++++ Information shown
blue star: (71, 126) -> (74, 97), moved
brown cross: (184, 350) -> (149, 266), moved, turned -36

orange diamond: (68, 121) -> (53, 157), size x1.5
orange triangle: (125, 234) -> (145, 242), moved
++++++++
++++ Information shown
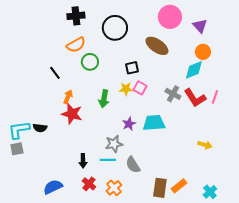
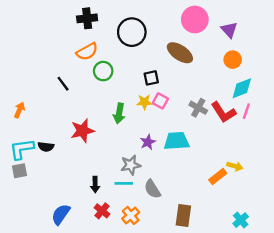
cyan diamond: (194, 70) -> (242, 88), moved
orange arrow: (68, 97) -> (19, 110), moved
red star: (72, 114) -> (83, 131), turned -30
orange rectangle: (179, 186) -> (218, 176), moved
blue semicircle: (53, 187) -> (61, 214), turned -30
++++++++
++++ Information shown
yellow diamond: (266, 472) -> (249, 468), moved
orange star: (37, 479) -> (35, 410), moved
++++++++
The entries above hold a line with "blue star: (71, 126) -> (74, 97), moved" and a later line with "orange triangle: (125, 234)". Write out exactly those lines and all lines between, nothing more.

blue star: (71, 126) -> (74, 97), moved
brown cross: (184, 350) -> (149, 266), moved, turned -36

orange diamond: (68, 121) -> (53, 157), size x1.5
orange triangle: (125, 234) -> (145, 242), moved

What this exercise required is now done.